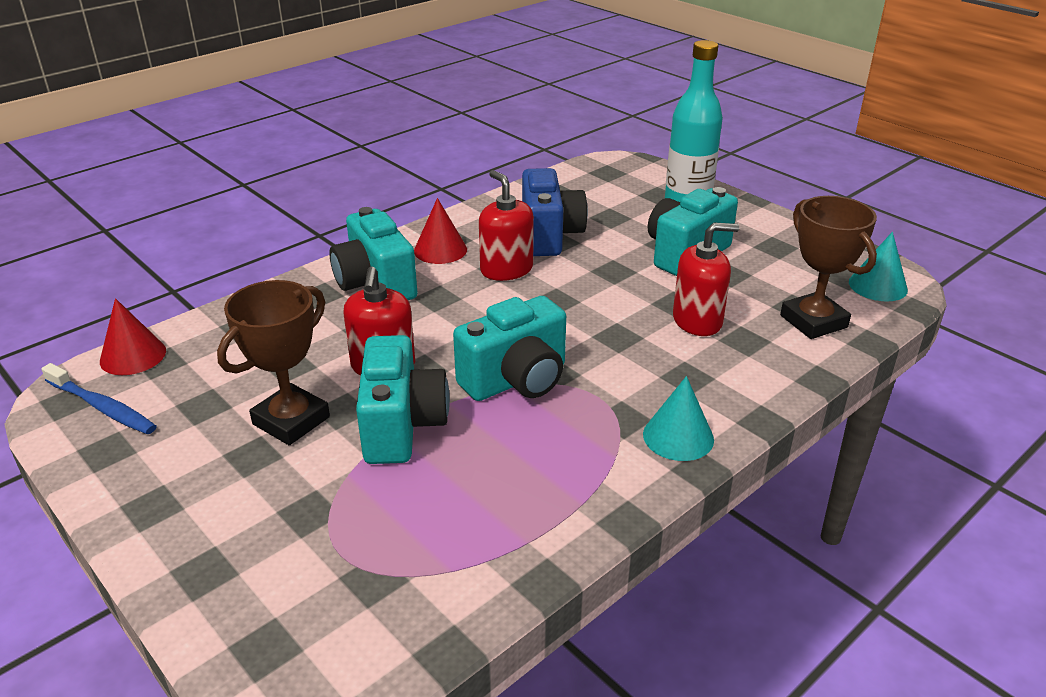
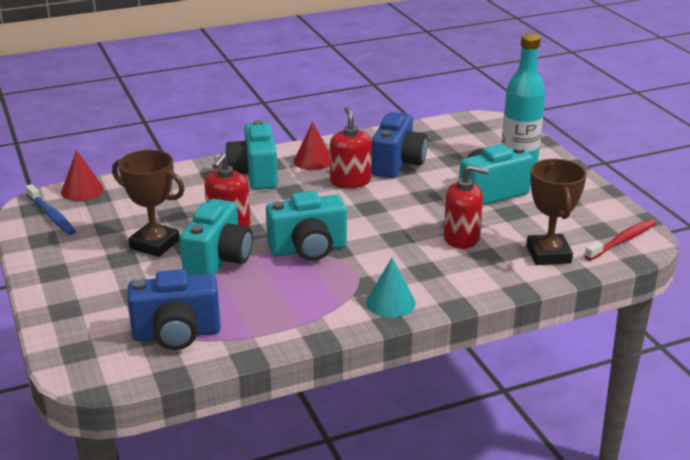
camera: 20 degrees right, 5 degrees down
brown trophy [217,280,330,445] -> brown trophy turned 60 degrees clockwise [112,150,185,257]
turquoise cone [849,232,908,302] -> red toothbrush [585,219,656,261]
none -> blue camera [127,269,221,350]

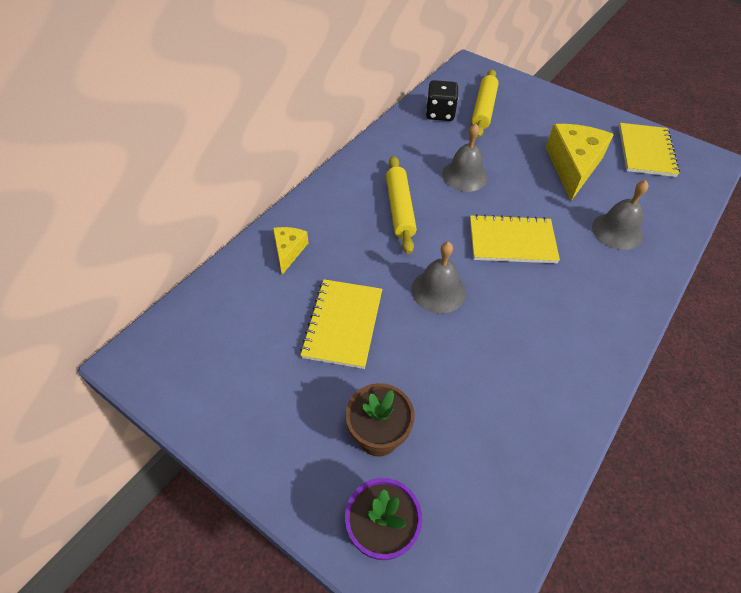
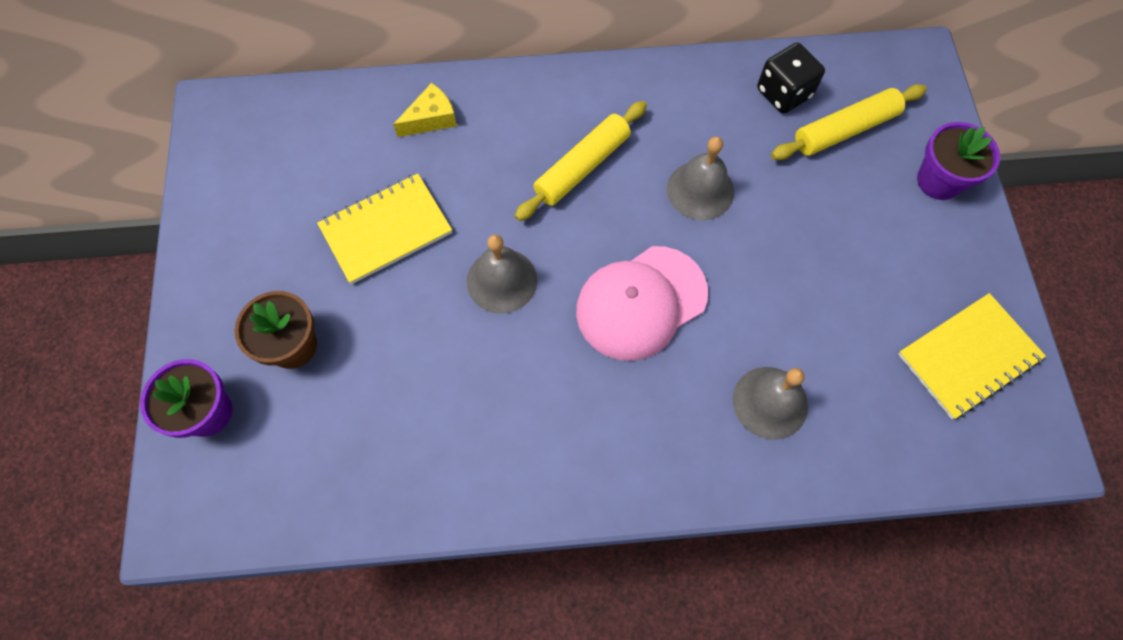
camera: 50 degrees right, 15 degrees up
yellow notebook [470,214,560,263] -> pink cap [576,246,708,361]
yellow cheese [546,124,614,201] -> none
none -> purple flower pot [917,122,1000,200]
-*-*-
## What the task asks
Retype the whole listing, keeping every line identical and omitting all pictures.

## Output below
camera: 20 degrees right, 5 degrees down
brown trophy [217,280,330,445] -> brown trophy turned 60 degrees clockwise [112,150,185,257]
turquoise cone [849,232,908,302] -> red toothbrush [585,219,656,261]
none -> blue camera [127,269,221,350]

camera: 50 degrees right, 15 degrees up
yellow notebook [470,214,560,263] -> pink cap [576,246,708,361]
yellow cheese [546,124,614,201] -> none
none -> purple flower pot [917,122,1000,200]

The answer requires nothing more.